* **YOUR OBJECTIVE**
Below is a listing. Write out exactly its lines between the one holding "none -> red brick I7:K7 level 1" and the one holding "none -> red brick L7 level 1", inclusive.

* **THE DATA**
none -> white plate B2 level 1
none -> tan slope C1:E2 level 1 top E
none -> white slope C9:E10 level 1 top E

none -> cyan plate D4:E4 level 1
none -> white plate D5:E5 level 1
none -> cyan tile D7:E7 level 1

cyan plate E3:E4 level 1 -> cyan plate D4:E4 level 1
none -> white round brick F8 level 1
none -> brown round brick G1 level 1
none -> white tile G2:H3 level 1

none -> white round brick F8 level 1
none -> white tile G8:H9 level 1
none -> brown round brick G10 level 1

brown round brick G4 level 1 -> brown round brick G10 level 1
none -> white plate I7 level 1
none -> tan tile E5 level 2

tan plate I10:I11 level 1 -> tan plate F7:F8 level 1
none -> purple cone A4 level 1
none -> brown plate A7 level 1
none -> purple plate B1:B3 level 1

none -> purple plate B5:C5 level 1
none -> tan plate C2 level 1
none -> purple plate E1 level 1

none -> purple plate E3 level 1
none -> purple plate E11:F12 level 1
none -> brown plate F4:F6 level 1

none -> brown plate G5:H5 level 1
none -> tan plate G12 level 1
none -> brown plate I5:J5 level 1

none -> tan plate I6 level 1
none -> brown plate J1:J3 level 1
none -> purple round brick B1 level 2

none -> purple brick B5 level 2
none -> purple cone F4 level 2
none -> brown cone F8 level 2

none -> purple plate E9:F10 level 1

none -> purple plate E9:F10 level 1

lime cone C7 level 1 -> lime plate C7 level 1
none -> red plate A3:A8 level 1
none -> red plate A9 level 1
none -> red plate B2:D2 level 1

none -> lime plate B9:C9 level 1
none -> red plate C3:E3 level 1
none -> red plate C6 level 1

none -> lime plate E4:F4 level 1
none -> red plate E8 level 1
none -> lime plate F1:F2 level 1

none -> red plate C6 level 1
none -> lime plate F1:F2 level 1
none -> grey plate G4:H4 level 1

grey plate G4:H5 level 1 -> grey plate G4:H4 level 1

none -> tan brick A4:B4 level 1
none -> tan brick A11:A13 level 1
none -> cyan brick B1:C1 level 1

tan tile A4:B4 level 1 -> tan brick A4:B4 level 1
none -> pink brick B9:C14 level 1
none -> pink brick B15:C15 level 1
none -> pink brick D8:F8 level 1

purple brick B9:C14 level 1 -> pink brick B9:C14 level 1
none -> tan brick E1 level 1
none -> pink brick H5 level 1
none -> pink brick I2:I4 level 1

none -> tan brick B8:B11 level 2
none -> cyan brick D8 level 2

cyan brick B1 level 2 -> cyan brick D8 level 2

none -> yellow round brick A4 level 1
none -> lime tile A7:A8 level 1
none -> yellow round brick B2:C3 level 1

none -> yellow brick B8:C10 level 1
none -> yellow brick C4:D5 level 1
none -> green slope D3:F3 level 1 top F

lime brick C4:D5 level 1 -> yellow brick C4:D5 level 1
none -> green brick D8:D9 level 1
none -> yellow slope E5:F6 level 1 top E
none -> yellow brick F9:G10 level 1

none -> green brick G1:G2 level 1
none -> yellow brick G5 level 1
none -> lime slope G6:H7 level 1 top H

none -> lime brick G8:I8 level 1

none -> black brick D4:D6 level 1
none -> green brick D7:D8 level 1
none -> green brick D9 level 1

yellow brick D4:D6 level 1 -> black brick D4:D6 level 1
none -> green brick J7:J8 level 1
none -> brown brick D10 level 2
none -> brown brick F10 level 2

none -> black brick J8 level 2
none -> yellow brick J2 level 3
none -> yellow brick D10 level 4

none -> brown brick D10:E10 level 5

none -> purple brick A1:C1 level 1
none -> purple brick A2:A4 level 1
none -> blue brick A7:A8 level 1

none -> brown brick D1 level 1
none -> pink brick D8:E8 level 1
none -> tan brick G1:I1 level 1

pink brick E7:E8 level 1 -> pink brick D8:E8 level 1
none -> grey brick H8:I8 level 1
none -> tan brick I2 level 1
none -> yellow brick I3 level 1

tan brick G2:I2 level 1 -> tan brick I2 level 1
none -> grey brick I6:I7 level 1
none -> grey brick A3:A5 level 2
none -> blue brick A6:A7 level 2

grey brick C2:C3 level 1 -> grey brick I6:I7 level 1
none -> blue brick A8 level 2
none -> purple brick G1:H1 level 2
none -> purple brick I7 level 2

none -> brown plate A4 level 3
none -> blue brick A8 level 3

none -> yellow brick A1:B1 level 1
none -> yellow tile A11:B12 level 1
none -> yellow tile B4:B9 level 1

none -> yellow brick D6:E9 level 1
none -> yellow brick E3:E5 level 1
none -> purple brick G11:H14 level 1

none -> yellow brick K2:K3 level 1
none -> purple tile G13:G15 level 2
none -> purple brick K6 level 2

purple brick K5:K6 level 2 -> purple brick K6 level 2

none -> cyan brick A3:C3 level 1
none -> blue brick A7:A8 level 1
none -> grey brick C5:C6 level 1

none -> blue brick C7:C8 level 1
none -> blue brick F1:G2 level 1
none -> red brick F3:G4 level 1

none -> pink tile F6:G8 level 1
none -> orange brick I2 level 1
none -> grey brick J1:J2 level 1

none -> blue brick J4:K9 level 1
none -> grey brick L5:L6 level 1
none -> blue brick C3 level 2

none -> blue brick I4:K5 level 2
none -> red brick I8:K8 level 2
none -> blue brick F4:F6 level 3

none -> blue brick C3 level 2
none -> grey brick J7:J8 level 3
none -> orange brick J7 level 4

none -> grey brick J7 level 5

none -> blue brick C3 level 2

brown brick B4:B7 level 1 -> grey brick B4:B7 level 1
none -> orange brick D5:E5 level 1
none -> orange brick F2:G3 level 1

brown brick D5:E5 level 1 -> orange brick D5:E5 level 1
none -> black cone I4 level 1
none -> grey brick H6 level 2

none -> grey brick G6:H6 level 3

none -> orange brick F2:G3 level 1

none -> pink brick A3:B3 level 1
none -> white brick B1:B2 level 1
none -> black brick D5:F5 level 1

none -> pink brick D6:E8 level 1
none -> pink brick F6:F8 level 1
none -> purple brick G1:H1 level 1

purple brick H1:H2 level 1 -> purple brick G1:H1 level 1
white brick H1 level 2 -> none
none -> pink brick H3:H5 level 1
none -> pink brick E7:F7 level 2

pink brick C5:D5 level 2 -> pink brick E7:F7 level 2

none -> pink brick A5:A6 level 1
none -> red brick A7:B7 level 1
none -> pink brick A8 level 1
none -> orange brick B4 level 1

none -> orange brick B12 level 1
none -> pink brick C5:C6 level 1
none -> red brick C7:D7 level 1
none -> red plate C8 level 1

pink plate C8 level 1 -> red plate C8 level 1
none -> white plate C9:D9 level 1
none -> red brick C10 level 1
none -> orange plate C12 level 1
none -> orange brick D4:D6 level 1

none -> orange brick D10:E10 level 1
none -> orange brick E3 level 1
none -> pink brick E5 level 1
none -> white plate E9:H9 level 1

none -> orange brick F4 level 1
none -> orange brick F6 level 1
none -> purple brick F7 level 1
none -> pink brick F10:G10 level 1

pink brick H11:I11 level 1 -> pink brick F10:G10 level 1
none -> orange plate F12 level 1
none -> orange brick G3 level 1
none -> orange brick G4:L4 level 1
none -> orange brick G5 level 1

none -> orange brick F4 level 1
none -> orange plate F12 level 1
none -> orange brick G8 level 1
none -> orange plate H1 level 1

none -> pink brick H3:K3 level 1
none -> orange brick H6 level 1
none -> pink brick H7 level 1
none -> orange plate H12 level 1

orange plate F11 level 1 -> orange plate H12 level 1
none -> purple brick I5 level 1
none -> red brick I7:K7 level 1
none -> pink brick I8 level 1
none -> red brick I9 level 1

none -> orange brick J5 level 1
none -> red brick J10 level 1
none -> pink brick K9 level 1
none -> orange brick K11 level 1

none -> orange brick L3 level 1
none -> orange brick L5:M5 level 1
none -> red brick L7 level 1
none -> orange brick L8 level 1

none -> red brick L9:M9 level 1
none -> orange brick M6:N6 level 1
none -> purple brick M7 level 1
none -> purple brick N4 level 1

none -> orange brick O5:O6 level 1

* **SOLVED PROBLEM**
none -> red brick I7:K7 level 1
none -> pink brick I8 level 1
none -> red brick I9 level 1

none -> orange brick J5 level 1
none -> red brick J10 level 1
none -> pink brick K9 level 1
none -> orange brick K11 level 1

none -> orange brick L3 level 1
none -> orange brick L5:M5 level 1
none -> red brick L7 level 1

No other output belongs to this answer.